◆ **EXERCISE**
Retype each entry exactly.

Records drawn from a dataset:
──────────
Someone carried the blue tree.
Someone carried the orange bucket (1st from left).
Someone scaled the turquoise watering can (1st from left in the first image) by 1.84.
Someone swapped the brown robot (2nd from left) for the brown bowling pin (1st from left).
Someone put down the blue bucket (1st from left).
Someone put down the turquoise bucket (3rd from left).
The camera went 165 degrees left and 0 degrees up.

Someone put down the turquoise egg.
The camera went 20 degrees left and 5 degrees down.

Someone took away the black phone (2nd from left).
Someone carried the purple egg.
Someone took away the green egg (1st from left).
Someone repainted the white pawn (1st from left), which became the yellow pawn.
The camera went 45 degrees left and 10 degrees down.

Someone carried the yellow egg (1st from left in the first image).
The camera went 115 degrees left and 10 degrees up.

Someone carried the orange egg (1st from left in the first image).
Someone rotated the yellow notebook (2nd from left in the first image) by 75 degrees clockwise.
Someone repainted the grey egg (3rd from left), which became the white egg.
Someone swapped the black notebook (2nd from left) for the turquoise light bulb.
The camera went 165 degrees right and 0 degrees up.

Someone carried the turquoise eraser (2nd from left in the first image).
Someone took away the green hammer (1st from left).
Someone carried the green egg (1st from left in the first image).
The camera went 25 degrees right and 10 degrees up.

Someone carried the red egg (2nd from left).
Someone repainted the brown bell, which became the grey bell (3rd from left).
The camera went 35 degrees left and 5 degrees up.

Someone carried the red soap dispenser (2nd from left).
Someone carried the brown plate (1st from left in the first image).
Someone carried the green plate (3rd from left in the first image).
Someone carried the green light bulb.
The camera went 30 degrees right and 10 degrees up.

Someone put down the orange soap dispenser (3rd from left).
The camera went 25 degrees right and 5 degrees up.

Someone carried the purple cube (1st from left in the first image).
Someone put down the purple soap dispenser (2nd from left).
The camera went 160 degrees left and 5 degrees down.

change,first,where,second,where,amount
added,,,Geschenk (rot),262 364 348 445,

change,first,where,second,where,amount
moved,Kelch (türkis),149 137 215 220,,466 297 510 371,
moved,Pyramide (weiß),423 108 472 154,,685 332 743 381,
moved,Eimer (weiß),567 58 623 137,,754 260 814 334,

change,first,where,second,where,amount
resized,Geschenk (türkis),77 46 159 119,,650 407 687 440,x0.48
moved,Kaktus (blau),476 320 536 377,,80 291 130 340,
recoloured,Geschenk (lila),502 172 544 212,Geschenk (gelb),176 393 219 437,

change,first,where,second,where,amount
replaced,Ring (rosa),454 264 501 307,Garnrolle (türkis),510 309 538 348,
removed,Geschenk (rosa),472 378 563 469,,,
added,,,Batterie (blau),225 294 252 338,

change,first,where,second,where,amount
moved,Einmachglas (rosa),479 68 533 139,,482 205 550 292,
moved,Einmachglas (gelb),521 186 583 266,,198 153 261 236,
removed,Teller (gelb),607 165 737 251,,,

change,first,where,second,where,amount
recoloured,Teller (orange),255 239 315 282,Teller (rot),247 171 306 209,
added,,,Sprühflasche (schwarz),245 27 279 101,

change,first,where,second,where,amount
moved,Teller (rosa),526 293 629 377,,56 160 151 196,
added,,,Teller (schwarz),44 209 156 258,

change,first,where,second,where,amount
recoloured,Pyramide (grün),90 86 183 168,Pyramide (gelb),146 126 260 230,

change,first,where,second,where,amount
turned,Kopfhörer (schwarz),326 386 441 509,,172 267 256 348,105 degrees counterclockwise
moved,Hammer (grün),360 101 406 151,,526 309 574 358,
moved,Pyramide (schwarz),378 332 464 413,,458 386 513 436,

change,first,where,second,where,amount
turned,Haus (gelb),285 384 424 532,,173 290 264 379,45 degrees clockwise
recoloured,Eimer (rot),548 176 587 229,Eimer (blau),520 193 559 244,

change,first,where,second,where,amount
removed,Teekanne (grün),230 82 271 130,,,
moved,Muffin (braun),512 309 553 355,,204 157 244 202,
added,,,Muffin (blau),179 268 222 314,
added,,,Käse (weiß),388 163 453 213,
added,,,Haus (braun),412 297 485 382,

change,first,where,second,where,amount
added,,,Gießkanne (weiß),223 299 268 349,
──────────
◆ **EXERCISE RESPONSE**
Someone carried the blue tree.
Someone carried the orange bucket (1st from left).
Someone scaled the turquoise watering can (1st from left in the first image) by 1.84.
Someone swapped the brown robot (2nd from left) for the brown bowling pin (1st from left).
Someone put down the blue bucket (1st from left).
Someone put down the turquoise bucket (3rd from left).
The camera went 165 degrees left and 0 degrees up.

Someone put down the turquoise egg.
The camera went 20 degrees left and 5 degrees down.

Someone took away the black phone (2nd from left).
Someone carried the purple egg.
Someone took away the green egg (1st from left).
Someone repainted the white pawn (1st from left), which became the yellow pawn.
The camera went 45 degrees left and 10 degrees down.

Someone carried the yellow egg (1st from left in the first image).
The camera went 115 degrees left and 10 degrees up.

Someone carried the orange egg (1st from left in the first image).
Someone rotated the yellow notebook (2nd from left in the first image) by 75 degrees clockwise.
Someone repainted the grey egg (3rd from left), which became the white egg.
Someone swapped the black notebook (2nd from left) for the turquoise light bulb.
The camera went 165 degrees right and 0 degrees up.

Someone carried the turquoise eraser (2nd from left in the first image).
Someone took away the green hammer (1st from left).
Someone carried the green egg (1st from left in the first image).
The camera went 25 degrees right and 10 degrees up.

Someone carried the red egg (2nd from left).
Someone repainted the brown bell, which became the grey bell (3rd from left).
The camera went 35 degrees left and 5 degrees up.

Someone carried the red soap dispenser (2nd from left).
Someone carried the brown plate (1st from left in the first image).
Someone carried the green plate (3rd from left in the first image).
Someone carried the green light bulb.
The camera went 30 degrees right and 10 degrees up.

Someone put down the orange soap dispenser (3rd from left).
The camera went 25 degrees right and 5 degrees up.

Someone carried the purple cube (1st from left in the first image).
Someone put down the purple soap dispenser (2nd from left).
The camera went 160 degrees left and 5 degrees down.

change,first,where,second,where,amount
added,,,Geschenk (rot),262 364 348 445,

change,first,where,second,where,amount
moved,Kelch (türkis),149 137 215 220,,466 297 510 371,
moved,Pyramide (weiß),423 108 472 154,,685 332 743 381,
moved,Eimer (weiß),567 58 623 137,,754 260 814 334,

change,first,where,second,where,amount
resized,Geschenk (türkis),77 46 159 119,,650 407 687 440,x0.48
moved,Kaktus (blau),476 320 536 377,,80 291 130 340,
recoloured,Geschenk (lila),502 172 544 212,Geschenk (gelb),176 393 219 437,

change,first,where,second,where,amount
replaced,Ring (rosa),454 264 501 307,Garnrolle (türkis),510 309 538 348,
removed,Geschenk (rosa),472 378 563 469,,,
added,,,Batterie (blau),225 294 252 338,

change,first,where,second,where,amount
moved,Einmachglas (rosa),479 68 533 139,,482 205 550 292,
moved,Einmachglas (gelb),521 186 583 266,,198 153 261 236,
removed,Teller (gelb),607 165 737 251,,,

change,first,where,second,where,amount
recoloured,Teller (orange),255 239 315 282,Teller (rot),247 171 306 209,
added,,,Sprühflasche (schwarz),245 27 279 101,

change,first,where,second,where,amount
moved,Teller (rosa),526 293 629 377,,56 160 151 196,
added,,,Teller (schwarz),44 209 156 258,

change,first,where,second,where,amount
recoloured,Pyramide (grün),90 86 183 168,Pyramide (gelb),146 126 260 230,

change,first,where,second,where,amount
turned,Kopfhörer (schwarz),326 386 441 509,,172 267 256 348,105 degrees counterclockwise
moved,Hammer (grün),360 101 406 151,,526 309 574 358,
moved,Pyramide (schwarz),378 332 464 413,,458 386 513 436,

change,first,where,second,where,amount
turned,Haus (gelb),285 384 424 532,,173 290 264 379,45 degrees clockwise
recoloured,Eimer (rot),548 176 587 229,Eimer (blau),520 193 559 244,

change,first,where,second,where,amount
removed,Teekanne (grün),230 82 271 130,,,
moved,Muffin (braun),512 309 553 355,,204 157 244 202,
added,,,Muffin (blau),179 268 222 314,
added,,,Käse (weiß),388 163 453 213,
added,,,Haus (braun),412 297 485 382,

change,first,where,second,where,amount
added,,,Gießkanne (weiß),223 299 268 349,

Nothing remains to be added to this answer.